# [Exercise description]
Your output must consist solely of the lines from the one containing "(910, 275) = (118, 202): brown" through the end of the records, reproduced exactly.

# [Exercise data]
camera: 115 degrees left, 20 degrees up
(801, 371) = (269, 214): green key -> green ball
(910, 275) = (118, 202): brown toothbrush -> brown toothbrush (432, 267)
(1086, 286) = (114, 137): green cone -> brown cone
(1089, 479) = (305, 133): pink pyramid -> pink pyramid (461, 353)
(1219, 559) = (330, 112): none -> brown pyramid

# [Answer box]
(910, 275) = (118, 202): brown toothbrush -> brown toothbrush (432, 267)
(1086, 286) = (114, 137): green cone -> brown cone
(1089, 479) = (305, 133): pink pyramid -> pink pyramid (461, 353)
(1219, 559) = (330, 112): none -> brown pyramid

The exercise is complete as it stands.